What you have to do: The required answer is a copy of each line in the entries below that includes "white".

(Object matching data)
--------------------------------------------------

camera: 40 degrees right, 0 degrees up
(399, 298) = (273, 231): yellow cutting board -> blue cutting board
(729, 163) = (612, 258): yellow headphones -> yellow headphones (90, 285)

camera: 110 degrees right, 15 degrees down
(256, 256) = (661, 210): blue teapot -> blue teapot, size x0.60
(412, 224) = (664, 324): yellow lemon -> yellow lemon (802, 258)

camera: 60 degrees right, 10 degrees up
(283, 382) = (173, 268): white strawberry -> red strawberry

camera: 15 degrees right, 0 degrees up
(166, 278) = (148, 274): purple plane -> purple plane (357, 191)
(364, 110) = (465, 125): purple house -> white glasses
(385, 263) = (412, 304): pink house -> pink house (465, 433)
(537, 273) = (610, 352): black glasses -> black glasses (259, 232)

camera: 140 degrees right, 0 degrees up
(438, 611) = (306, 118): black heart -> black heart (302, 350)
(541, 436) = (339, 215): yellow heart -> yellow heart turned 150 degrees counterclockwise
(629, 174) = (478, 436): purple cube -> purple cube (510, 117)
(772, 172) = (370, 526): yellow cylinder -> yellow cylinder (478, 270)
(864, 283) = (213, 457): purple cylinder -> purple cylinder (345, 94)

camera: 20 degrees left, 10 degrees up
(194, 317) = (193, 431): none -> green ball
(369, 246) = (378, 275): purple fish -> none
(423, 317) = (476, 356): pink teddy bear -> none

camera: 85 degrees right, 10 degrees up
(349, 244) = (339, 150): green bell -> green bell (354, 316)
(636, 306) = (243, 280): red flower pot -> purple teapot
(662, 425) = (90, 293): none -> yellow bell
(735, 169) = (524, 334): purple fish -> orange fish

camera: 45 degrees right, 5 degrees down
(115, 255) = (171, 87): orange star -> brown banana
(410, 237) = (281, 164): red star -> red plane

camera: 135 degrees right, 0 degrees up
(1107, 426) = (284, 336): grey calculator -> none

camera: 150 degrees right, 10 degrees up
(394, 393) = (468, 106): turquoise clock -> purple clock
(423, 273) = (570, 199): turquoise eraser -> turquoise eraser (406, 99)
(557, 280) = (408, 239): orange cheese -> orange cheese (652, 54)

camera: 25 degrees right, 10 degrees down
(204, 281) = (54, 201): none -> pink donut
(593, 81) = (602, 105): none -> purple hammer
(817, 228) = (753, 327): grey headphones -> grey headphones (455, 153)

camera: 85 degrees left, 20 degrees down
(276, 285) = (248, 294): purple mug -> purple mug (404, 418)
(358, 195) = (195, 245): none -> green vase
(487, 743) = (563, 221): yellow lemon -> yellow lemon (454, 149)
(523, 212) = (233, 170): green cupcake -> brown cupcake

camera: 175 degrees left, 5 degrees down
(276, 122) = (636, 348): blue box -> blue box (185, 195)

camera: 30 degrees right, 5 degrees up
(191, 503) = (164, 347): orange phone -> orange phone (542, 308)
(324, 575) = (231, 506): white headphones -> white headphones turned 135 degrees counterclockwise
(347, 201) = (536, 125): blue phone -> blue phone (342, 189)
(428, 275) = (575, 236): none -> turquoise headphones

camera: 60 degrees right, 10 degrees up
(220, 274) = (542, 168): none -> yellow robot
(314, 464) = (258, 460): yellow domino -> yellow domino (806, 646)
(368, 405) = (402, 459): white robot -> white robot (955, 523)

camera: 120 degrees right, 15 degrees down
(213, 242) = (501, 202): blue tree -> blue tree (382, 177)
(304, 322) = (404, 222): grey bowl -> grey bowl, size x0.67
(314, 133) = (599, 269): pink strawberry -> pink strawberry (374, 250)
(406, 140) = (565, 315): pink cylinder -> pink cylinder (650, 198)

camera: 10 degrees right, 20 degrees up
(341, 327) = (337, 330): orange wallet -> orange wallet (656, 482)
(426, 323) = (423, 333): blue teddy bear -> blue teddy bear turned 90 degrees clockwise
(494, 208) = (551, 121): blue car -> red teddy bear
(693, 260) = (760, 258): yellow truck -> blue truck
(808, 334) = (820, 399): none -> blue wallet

--------------------------------------------------

Task output:
(283, 382) = (173, 268): white strawberry -> red strawberry
(364, 110) = (465, 125): purple house -> white glasses
(324, 575) = (231, 506): white headphones -> white headphones turned 135 degrees counterclockwise
(368, 405) = (402, 459): white robot -> white robot (955, 523)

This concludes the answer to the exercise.